━━━━━ MATERIALS PROVIDED ━━━━━

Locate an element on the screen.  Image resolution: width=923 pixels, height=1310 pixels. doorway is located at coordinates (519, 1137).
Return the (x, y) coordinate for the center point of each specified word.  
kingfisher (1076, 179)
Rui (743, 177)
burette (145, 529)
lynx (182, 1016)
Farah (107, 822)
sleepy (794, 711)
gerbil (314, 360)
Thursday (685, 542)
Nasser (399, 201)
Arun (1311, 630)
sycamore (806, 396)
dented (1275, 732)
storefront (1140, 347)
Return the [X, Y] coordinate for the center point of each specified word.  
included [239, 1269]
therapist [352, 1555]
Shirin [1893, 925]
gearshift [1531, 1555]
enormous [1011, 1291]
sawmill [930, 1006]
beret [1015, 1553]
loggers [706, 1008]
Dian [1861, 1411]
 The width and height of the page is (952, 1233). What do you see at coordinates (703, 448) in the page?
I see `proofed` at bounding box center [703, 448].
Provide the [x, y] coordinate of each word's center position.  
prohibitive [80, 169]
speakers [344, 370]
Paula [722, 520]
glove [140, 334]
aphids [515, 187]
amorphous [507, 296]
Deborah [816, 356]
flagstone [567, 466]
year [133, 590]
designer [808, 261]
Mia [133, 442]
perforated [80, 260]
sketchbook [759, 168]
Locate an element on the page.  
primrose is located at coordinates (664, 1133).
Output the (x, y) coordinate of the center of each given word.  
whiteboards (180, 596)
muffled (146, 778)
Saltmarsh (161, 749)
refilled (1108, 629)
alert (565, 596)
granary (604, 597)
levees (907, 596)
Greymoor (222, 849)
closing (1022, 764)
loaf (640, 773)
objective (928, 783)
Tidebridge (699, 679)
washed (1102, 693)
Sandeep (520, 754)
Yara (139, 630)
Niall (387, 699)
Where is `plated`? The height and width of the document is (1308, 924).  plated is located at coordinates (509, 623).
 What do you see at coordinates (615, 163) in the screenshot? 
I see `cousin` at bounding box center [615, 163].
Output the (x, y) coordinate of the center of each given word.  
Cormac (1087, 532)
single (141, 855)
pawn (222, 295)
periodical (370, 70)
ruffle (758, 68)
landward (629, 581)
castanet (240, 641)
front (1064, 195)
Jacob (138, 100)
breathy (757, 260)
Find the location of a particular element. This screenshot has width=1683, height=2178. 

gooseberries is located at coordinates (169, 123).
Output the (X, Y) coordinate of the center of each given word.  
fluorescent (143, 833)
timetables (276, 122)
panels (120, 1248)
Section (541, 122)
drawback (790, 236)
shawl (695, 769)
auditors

━━━━━

TASK GOAL: Lay out the records as a JSON list of strings, one string per line, starting at the first line of the records and ending at the line that contains "timetables (276, 122)". Leave out blank lines.

FINISHED TASK:
[
  "Locate an element on the screen.  Image resolution: width=923 pixels, height=1310 pixels. doorway is located at coordinates (519, 1137).",
  "Return the (x, y) coordinate for the center point of each specified word.  ",
  "kingfisher (1076, 179)",
  "Rui (743, 177)",
  "burette (145, 529)",
  "lynx (182, 1016)",
  "Farah (107, 822)",
  "sleepy (794, 711)",
  "gerbil (314, 360)",
  "Thursday (685, 542)",
  "Nasser (399, 201)",
  "Arun (1311, 630)",
  "sycamore (806, 396)",
  "dented (1275, 732)",
  "storefront (1140, 347)",
  "Return the [X, Y] coordinate for the center point of each specified word.  ",
  "included [239, 1269]",
  "therapist [352, 1555]",
  "Shirin [1893, 925]",
  "gearshift [1531, 1555]",
  "enormous [1011, 1291]",
  "sawmill [930, 1006]",
  "beret [1015, 1553]",
  "loggers [706, 1008]",
  "Dian [1861, 1411]",
  " The width and height of the page is (952, 1233). What do you see at coordinates (703, 448) in the page?",
  "I see `proofed` at bounding box center [703, 448].",
  "Provide the [x, y] coordinate of each word's center position.  ",
  "prohibitive [80, 169]",
  "speakers [344, 370]",
  "Paula [722, 520]",
  "glove [140, 334]",
  "aphids [515, 187]",
  "amorphous [507, 296]",
  "Deborah [816, 356]",
  "flagstone [567, 466]",
  "year [133, 590]",
  "designer [808, 261]",
  "Mia [133, 442]",
  "perforated [80, 260]",
  "sketchbook [759, 168]",
  "Locate an element on the page.  ",
  "primrose is located at coordinates (664, 1133).",
  "Output the (x, y) coordinate of the center of each given word.  ",
  "whiteboards (180, 596)",
  "muffled (146, 778)",
  "Saltmarsh (161, 749)",
  "refilled (1108, 629)",
  "alert (565, 596)",
  "granary (604, 597)",
  "levees (907, 596)",
  "Greymoor (222, 849)",
  "closing (1022, 764)",
  "loaf (640, 773)",
  "objective (928, 783)",
  "Tidebridge (699, 679)",
  "washed (1102, 693)",
  "Sandeep (520, 754)",
  "Yara (139, 630)",
  "Niall (387, 699)",
  "Where is `plated`? The height and width of the document is (1308, 924).  plated is located at coordinates (509, 623).",
  " What do you see at coordinates (615, 163) in the screenshot? ",
  "I see `cousin` at bounding box center [615, 163].",
  "Output the (x, y) coordinate of the center of each given word.  ",
  "Cormac (1087, 532)",
  "single (141, 855)",
  "pawn (222, 295)",
  "periodical (370, 70)",
  "ruffle (758, 68)",
  "landward (629, 581)",
  "castanet (240, 641)",
  "front (1064, 195)",
  "Jacob (138, 100)",
  "breathy (757, 260)",
  "Find the location of a particular element. This screenshot has width=1683, height=2178. ",
  "gooseberries is located at coordinates (169, 123).",
  "Output the (X, Y) coordinate of the center of each given word.  ",
  "fluorescent (143, 833)",
  "timetables (276, 122)"
]